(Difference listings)
□ □ □ □ □

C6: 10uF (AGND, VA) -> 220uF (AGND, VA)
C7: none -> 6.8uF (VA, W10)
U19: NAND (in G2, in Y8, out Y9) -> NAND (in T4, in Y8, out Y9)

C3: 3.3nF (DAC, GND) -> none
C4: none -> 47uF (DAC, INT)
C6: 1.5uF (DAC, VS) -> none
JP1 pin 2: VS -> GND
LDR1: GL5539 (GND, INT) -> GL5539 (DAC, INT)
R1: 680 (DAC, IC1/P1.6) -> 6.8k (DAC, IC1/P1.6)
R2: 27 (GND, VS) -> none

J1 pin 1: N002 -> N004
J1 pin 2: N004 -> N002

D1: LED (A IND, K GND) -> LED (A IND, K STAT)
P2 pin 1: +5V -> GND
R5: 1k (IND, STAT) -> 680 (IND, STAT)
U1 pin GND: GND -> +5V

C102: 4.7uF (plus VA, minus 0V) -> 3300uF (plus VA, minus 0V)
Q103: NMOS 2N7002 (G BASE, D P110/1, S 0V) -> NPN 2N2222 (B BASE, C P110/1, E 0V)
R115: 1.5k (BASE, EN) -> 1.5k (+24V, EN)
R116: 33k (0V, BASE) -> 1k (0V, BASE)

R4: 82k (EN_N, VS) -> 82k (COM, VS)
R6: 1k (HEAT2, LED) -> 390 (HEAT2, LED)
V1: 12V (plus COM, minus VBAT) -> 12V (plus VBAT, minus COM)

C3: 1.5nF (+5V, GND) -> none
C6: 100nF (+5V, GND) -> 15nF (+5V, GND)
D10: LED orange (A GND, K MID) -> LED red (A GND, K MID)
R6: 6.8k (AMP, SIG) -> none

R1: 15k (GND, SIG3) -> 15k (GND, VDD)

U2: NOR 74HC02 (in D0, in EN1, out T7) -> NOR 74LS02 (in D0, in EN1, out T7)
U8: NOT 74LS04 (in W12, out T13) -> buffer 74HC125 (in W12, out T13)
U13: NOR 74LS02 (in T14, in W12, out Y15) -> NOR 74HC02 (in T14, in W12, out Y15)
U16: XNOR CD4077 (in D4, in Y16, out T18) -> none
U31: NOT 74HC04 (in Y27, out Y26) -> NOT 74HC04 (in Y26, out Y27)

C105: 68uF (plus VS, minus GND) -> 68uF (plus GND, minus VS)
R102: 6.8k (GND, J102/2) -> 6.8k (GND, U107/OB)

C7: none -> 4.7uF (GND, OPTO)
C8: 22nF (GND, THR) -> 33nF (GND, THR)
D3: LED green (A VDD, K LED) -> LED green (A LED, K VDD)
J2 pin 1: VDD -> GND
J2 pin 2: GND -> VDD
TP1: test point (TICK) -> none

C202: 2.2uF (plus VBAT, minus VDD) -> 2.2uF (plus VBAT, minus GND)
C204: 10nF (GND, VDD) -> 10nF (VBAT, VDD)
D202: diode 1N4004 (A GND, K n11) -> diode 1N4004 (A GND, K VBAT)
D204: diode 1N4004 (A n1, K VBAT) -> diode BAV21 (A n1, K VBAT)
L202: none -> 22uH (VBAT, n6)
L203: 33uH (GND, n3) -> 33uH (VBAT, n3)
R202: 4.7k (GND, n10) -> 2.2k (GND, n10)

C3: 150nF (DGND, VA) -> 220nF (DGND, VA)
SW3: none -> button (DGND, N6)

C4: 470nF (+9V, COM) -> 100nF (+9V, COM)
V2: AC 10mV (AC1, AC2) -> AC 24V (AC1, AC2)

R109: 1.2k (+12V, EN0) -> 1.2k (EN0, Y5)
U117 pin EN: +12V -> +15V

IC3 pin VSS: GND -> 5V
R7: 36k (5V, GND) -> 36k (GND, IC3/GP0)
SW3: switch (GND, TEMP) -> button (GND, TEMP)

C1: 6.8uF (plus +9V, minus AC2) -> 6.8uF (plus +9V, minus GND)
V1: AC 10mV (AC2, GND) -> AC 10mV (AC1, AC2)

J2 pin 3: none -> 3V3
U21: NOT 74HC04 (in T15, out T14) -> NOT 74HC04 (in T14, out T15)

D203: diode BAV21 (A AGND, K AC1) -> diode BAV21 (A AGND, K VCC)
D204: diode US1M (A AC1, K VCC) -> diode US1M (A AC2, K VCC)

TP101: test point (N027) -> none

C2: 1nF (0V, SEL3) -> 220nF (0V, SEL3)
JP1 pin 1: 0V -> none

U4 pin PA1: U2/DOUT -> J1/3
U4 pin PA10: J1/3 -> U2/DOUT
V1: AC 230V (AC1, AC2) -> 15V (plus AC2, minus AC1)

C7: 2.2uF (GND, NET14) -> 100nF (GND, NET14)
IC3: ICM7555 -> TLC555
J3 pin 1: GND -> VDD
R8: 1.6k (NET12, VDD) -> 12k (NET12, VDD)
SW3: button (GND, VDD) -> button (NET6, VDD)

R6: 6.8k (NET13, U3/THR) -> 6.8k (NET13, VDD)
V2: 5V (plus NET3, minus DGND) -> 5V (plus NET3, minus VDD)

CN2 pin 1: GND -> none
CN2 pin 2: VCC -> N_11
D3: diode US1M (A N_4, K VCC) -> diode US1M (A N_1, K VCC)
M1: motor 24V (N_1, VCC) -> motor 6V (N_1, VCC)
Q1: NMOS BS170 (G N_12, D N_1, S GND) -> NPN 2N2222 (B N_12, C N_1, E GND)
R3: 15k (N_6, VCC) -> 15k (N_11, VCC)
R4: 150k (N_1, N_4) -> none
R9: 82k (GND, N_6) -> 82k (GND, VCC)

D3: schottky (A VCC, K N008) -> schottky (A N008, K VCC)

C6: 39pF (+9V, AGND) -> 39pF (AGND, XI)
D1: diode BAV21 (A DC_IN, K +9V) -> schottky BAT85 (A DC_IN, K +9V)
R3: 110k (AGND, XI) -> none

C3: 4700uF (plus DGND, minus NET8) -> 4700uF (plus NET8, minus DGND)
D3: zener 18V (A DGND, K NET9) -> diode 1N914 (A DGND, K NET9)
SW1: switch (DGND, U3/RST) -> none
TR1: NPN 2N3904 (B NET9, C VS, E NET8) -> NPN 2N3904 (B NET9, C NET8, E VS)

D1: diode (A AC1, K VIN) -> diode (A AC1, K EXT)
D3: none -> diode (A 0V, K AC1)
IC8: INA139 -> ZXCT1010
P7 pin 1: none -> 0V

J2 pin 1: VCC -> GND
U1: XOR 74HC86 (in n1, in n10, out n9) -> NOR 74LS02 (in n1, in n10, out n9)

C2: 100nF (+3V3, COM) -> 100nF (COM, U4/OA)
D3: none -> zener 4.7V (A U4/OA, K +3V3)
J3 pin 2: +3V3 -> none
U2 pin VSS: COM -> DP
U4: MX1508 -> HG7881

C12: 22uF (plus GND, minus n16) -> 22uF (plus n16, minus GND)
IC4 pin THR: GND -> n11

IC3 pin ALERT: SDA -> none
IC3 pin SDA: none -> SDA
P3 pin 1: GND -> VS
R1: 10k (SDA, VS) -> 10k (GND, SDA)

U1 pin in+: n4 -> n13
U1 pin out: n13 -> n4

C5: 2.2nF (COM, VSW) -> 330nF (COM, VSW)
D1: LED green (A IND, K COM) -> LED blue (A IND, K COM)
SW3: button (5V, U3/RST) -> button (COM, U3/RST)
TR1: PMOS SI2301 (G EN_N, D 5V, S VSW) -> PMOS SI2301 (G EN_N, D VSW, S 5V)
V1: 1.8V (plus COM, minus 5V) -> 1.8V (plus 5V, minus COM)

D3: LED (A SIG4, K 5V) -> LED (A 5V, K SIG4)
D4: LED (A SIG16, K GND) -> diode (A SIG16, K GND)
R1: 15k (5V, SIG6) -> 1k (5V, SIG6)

□ □ □ □ □

▸ TASK TO COMPLETE:
Both the first line of the records above and the line containing "R4: 82k (EN_N, VS) -> 82k (COM, VS)" are to be transcribed exactly, together with every line between them, and nothing else.

▸ ANSWER SPACE:
C6: 10uF (AGND, VA) -> 220uF (AGND, VA)
C7: none -> 6.8uF (VA, W10)
U19: NAND (in G2, in Y8, out Y9) -> NAND (in T4, in Y8, out Y9)

C3: 3.3nF (DAC, GND) -> none
C4: none -> 47uF (DAC, INT)
C6: 1.5uF (DAC, VS) -> none
JP1 pin 2: VS -> GND
LDR1: GL5539 (GND, INT) -> GL5539 (DAC, INT)
R1: 680 (DAC, IC1/P1.6) -> 6.8k (DAC, IC1/P1.6)
R2: 27 (GND, VS) -> none

J1 pin 1: N002 -> N004
J1 pin 2: N004 -> N002

D1: LED (A IND, K GND) -> LED (A IND, K STAT)
P2 pin 1: +5V -> GND
R5: 1k (IND, STAT) -> 680 (IND, STAT)
U1 pin GND: GND -> +5V

C102: 4.7uF (plus VA, minus 0V) -> 3300uF (plus VA, minus 0V)
Q103: NMOS 2N7002 (G BASE, D P110/1, S 0V) -> NPN 2N2222 (B BASE, C P110/1, E 0V)
R115: 1.5k (BASE, EN) -> 1.5k (+24V, EN)
R116: 33k (0V, BASE) -> 1k (0V, BASE)

R4: 82k (EN_N, VS) -> 82k (COM, VS)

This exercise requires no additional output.